Records from a collection:
*** Block opens ***

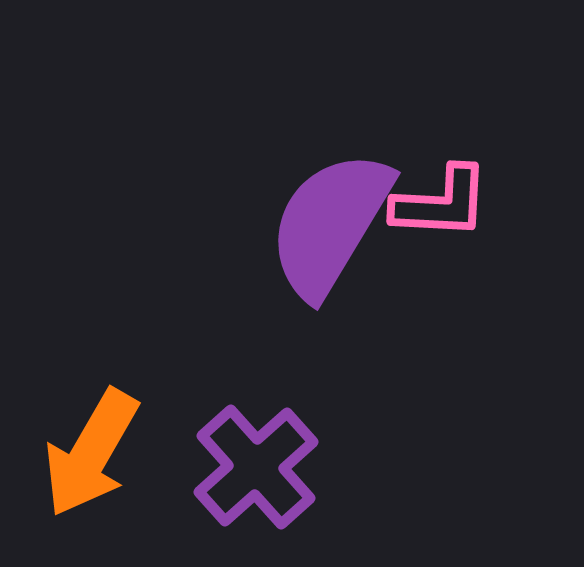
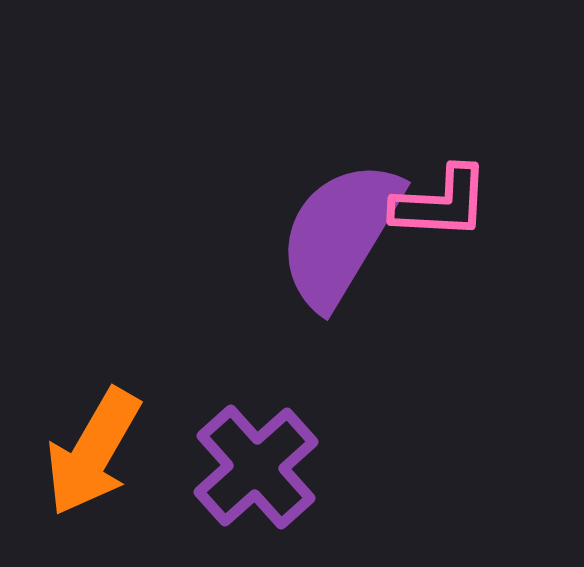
purple semicircle: moved 10 px right, 10 px down
orange arrow: moved 2 px right, 1 px up
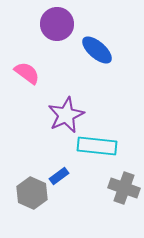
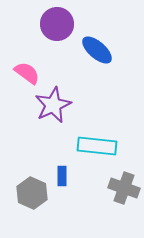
purple star: moved 13 px left, 10 px up
blue rectangle: moved 3 px right; rotated 54 degrees counterclockwise
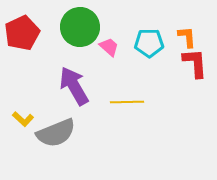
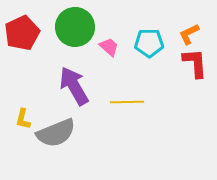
green circle: moved 5 px left
orange L-shape: moved 2 px right, 3 px up; rotated 110 degrees counterclockwise
yellow L-shape: rotated 60 degrees clockwise
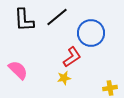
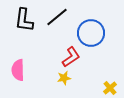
black L-shape: rotated 10 degrees clockwise
red L-shape: moved 1 px left
pink semicircle: rotated 135 degrees counterclockwise
yellow cross: rotated 32 degrees counterclockwise
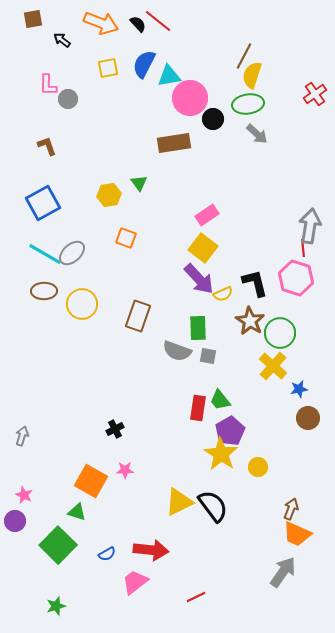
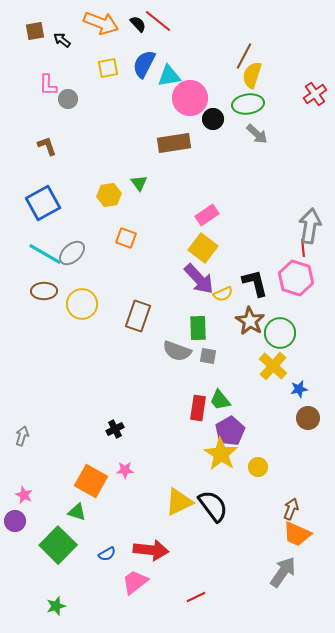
brown square at (33, 19): moved 2 px right, 12 px down
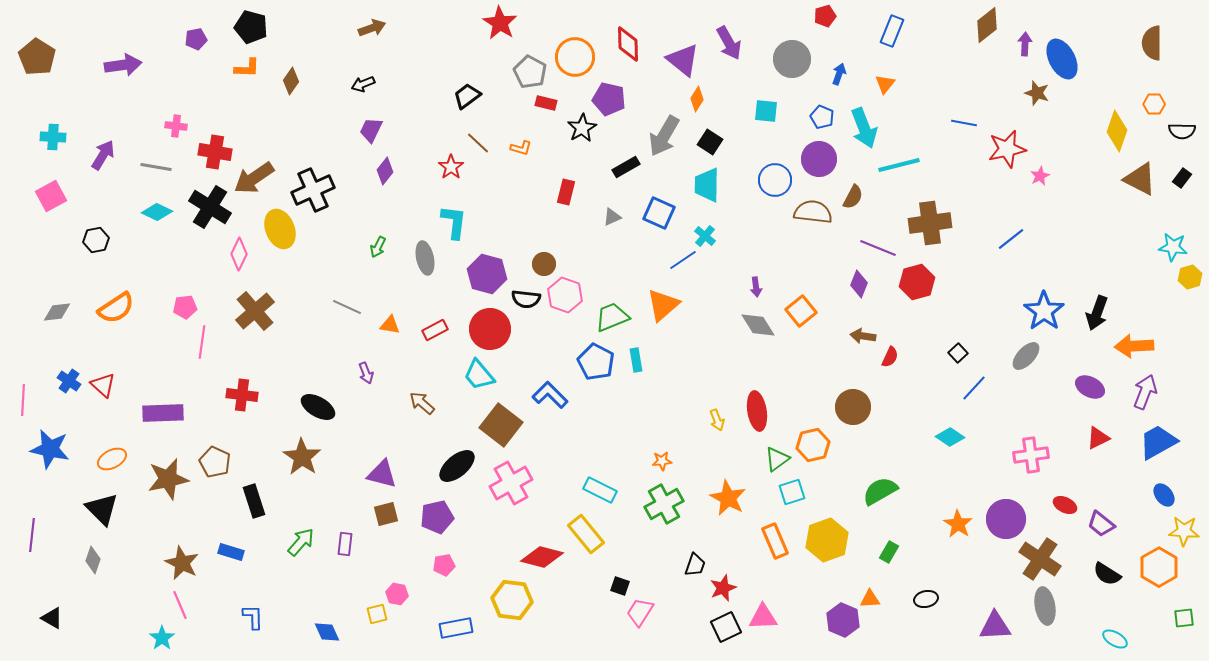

*** Block closes ***

WHAT IS BEING ASKED ▸ Repeat each entry precisely as it appears. Leave the pictures out.

SOLUTION FOR THIS PROBLEM ▸
purple semicircle: moved 10 px right, 10 px down
orange arrow: moved 2 px right, 1 px up
purple star: moved 13 px left, 10 px up
blue rectangle: moved 3 px right; rotated 54 degrees counterclockwise
green circle: moved 5 px left
orange L-shape: moved 2 px right, 3 px up; rotated 110 degrees counterclockwise
yellow L-shape: rotated 60 degrees clockwise
black L-shape: rotated 10 degrees clockwise
red L-shape: moved 1 px left
pink semicircle: rotated 135 degrees counterclockwise
yellow cross: rotated 32 degrees counterclockwise
brown square at (33, 19): moved 2 px right, 12 px down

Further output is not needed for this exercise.